━━ Records supplied

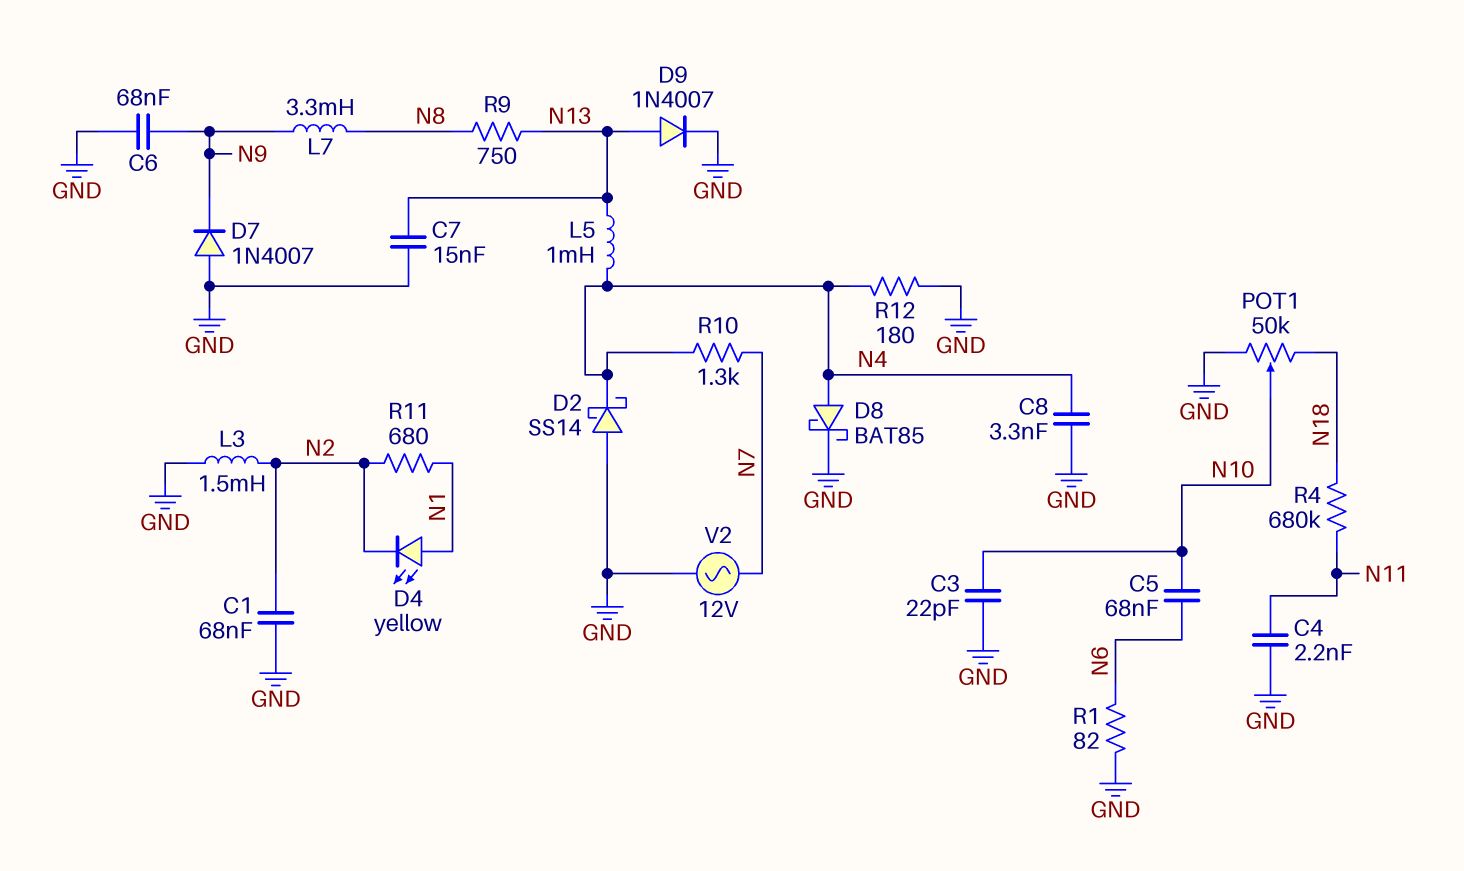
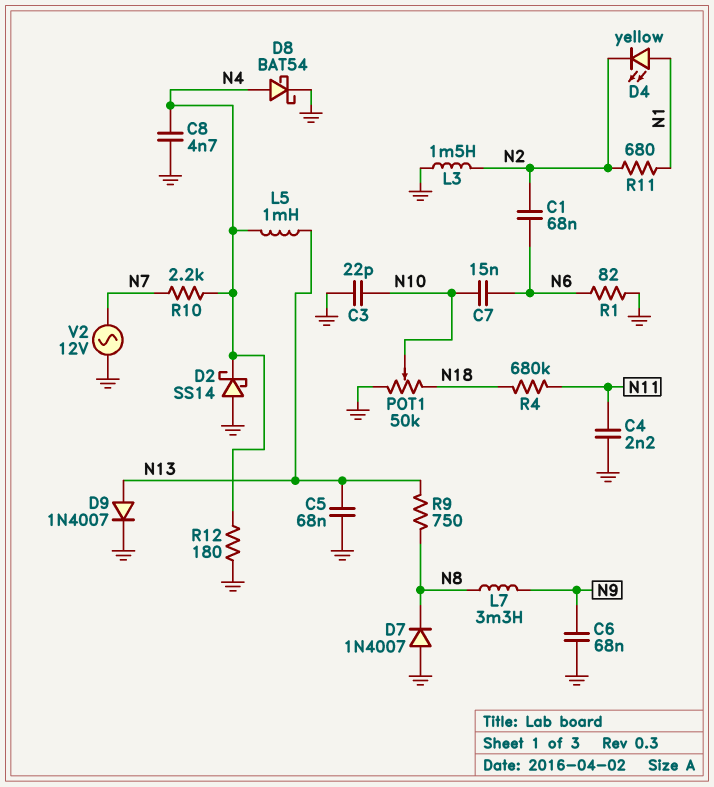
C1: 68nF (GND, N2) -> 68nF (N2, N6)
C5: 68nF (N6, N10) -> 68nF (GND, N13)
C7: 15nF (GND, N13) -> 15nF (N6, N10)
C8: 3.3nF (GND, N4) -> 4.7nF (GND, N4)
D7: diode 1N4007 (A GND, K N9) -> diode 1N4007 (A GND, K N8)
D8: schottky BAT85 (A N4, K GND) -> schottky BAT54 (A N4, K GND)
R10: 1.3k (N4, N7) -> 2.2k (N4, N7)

━━━━

> **Work to be completed**
Print each entry exactly, leaving pictures out.

> **Solved exercise**
C1: 68nF (GND, N2) -> 68nF (N2, N6)
C5: 68nF (N6, N10) -> 68nF (GND, N13)
C7: 15nF (GND, N13) -> 15nF (N6, N10)
C8: 3.3nF (GND, N4) -> 4.7nF (GND, N4)
D7: diode 1N4007 (A GND, K N9) -> diode 1N4007 (A GND, K N8)
D8: schottky BAT85 (A N4, K GND) -> schottky BAT54 (A N4, K GND)
R10: 1.3k (N4, N7) -> 2.2k (N4, N7)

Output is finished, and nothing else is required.